◆ **Dataset excerpts**

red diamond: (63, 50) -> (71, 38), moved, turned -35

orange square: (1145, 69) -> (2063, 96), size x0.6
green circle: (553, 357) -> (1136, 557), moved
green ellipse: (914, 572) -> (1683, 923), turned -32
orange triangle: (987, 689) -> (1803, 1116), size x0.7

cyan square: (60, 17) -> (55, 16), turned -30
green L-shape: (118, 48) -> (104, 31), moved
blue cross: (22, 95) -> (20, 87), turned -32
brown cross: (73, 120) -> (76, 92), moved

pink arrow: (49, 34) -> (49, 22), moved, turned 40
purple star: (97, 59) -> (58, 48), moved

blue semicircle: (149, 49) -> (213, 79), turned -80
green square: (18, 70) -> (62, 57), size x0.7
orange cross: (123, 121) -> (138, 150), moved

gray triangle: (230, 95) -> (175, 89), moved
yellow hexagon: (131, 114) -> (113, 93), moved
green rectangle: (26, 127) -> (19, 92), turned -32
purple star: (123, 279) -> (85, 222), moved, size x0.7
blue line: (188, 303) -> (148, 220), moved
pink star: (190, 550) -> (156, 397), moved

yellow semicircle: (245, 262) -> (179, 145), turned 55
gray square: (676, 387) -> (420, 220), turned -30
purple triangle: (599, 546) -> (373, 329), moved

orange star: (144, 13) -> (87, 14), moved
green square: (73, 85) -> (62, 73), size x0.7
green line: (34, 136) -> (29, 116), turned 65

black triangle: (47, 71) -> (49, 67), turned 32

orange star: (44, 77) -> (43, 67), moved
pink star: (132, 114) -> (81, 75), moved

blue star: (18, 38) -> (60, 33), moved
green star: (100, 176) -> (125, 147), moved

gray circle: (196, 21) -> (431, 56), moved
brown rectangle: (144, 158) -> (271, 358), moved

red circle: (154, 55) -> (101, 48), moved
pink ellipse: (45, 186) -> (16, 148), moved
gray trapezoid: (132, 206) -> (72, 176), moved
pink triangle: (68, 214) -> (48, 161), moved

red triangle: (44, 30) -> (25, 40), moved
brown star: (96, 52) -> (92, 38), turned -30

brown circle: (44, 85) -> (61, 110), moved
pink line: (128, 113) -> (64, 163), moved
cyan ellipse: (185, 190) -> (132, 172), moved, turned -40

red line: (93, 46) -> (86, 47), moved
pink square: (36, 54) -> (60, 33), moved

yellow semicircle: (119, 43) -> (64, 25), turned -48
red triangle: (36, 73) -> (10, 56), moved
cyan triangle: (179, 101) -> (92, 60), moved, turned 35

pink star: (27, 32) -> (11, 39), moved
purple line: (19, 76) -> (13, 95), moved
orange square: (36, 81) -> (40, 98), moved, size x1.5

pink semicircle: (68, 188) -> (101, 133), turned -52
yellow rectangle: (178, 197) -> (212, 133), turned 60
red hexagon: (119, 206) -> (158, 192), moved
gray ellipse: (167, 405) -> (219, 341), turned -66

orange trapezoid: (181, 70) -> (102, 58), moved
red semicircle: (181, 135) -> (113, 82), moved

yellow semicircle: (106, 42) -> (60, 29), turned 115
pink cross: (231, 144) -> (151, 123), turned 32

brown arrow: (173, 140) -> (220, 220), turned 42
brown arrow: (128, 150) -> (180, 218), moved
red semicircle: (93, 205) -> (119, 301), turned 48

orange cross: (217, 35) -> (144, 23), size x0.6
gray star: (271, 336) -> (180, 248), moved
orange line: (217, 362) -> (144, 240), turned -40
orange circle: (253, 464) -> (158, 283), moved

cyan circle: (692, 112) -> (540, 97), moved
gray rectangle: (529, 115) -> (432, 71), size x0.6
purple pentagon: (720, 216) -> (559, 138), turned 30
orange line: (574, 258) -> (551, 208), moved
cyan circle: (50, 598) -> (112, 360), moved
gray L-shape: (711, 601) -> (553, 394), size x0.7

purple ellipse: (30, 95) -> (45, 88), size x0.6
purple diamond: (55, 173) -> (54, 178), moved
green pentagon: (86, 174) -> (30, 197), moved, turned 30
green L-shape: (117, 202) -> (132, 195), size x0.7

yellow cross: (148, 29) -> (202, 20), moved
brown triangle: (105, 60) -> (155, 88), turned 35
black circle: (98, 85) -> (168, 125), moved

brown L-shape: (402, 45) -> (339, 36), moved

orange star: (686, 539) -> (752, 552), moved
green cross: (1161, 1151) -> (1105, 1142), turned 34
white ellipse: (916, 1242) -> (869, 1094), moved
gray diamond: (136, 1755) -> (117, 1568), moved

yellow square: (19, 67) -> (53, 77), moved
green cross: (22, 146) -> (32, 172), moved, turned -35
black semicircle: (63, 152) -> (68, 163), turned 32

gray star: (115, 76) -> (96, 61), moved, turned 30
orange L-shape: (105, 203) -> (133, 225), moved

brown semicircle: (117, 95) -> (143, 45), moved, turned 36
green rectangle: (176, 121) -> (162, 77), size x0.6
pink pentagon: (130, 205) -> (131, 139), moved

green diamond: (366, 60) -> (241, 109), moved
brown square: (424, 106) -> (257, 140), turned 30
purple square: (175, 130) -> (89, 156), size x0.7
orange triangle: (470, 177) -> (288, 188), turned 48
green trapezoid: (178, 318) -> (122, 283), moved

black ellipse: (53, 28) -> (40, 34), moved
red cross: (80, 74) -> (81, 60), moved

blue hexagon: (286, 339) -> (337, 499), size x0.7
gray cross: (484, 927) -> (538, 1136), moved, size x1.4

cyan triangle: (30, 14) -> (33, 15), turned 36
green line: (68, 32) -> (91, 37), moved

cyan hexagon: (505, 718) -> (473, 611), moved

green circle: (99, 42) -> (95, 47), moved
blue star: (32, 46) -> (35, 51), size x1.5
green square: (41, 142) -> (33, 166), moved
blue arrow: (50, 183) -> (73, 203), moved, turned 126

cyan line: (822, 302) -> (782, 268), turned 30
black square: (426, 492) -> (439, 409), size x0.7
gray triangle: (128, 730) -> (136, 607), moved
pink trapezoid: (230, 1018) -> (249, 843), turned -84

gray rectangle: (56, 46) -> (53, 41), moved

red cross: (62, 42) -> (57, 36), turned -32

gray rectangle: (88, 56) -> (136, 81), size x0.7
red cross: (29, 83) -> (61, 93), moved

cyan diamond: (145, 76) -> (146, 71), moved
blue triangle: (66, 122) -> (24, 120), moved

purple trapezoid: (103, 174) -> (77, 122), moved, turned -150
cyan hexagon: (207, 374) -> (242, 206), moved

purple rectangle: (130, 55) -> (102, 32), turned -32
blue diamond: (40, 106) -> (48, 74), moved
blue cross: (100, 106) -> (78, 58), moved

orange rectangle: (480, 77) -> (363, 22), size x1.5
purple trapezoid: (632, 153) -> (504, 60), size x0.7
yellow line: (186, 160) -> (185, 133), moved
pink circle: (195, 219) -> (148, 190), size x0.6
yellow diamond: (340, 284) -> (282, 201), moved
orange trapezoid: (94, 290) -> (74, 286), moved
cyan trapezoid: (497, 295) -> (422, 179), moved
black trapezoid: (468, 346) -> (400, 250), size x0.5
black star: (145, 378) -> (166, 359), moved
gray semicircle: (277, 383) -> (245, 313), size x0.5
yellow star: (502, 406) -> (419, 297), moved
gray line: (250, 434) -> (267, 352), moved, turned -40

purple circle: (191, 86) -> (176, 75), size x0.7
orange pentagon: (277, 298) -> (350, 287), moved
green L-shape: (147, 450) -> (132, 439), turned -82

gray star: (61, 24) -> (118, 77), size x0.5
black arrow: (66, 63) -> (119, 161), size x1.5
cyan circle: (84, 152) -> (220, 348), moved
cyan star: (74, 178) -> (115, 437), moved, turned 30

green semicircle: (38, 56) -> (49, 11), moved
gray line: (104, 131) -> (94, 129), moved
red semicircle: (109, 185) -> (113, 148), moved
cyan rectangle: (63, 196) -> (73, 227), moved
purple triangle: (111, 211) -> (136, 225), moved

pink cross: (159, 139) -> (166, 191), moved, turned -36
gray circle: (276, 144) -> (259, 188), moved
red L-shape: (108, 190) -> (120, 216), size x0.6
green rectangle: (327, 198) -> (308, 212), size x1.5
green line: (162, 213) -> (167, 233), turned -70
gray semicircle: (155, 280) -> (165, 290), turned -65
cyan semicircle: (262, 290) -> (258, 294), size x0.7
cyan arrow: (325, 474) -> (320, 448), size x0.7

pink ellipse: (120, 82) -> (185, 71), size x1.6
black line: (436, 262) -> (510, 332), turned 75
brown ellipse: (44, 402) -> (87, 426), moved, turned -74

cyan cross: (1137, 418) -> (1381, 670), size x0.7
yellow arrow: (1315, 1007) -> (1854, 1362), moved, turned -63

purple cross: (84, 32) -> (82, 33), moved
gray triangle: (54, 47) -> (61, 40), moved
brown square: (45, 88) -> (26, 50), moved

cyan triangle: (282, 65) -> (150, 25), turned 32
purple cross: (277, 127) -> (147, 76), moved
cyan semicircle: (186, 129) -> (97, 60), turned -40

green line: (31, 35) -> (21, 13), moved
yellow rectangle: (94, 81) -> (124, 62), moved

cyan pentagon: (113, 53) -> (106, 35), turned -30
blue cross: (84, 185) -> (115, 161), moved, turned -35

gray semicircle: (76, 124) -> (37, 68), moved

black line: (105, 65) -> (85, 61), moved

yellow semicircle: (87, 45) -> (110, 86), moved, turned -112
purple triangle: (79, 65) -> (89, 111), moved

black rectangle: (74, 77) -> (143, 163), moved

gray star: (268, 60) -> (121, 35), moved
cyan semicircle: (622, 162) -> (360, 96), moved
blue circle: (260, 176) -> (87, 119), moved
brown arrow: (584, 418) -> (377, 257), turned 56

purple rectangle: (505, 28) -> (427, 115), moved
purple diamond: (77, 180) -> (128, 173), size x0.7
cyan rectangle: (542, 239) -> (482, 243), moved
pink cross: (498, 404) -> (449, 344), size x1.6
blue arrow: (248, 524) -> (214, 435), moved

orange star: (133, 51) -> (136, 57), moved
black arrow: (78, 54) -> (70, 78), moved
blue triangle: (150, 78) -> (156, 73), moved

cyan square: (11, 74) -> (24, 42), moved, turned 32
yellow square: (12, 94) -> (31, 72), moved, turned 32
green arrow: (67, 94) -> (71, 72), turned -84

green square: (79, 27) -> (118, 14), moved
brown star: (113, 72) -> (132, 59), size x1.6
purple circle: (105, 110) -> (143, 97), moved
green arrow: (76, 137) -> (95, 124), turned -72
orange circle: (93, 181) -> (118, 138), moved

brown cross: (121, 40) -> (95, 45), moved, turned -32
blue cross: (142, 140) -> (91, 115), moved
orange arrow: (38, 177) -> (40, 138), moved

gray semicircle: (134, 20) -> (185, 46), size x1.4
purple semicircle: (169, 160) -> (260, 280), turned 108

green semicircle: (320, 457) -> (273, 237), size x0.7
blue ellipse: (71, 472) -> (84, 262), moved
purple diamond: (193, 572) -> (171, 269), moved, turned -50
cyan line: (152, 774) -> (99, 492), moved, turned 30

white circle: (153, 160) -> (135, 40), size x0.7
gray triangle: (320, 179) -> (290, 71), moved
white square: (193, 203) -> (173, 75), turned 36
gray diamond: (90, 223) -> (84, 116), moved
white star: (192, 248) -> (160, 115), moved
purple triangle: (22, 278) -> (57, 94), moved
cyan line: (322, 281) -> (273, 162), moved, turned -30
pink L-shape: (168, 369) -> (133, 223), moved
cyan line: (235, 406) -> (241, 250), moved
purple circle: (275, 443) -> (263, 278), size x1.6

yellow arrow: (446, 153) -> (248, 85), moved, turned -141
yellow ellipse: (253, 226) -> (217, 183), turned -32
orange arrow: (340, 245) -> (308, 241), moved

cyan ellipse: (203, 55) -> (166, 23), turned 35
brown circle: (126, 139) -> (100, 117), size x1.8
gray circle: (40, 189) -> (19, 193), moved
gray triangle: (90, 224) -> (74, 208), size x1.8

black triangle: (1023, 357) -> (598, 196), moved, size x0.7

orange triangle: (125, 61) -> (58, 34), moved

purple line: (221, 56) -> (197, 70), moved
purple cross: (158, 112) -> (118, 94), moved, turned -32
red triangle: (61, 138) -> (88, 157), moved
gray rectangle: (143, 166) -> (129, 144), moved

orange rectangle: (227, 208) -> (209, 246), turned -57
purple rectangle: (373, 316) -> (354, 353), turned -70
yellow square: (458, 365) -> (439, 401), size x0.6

◆ **WHAT YOU SHOULD DO**
What you return must be the lines above that run from the line with "orange pentagon: (277, 298)" to the line with "gray semicircle: (155, 280)", inclusive, each copied exactly.

◆ **TASK RESULT**
orange pentagon: (277, 298) -> (350, 287), moved
green L-shape: (147, 450) -> (132, 439), turned -82

gray star: (61, 24) -> (118, 77), size x0.5
black arrow: (66, 63) -> (119, 161), size x1.5
cyan circle: (84, 152) -> (220, 348), moved
cyan star: (74, 178) -> (115, 437), moved, turned 30

green semicircle: (38, 56) -> (49, 11), moved
gray line: (104, 131) -> (94, 129), moved
red semicircle: (109, 185) -> (113, 148), moved
cyan rectangle: (63, 196) -> (73, 227), moved
purple triangle: (111, 211) -> (136, 225), moved

pink cross: (159, 139) -> (166, 191), moved, turned -36
gray circle: (276, 144) -> (259, 188), moved
red L-shape: (108, 190) -> (120, 216), size x0.6
green rectangle: (327, 198) -> (308, 212), size x1.5
green line: (162, 213) -> (167, 233), turned -70
gray semicircle: (155, 280) -> (165, 290), turned -65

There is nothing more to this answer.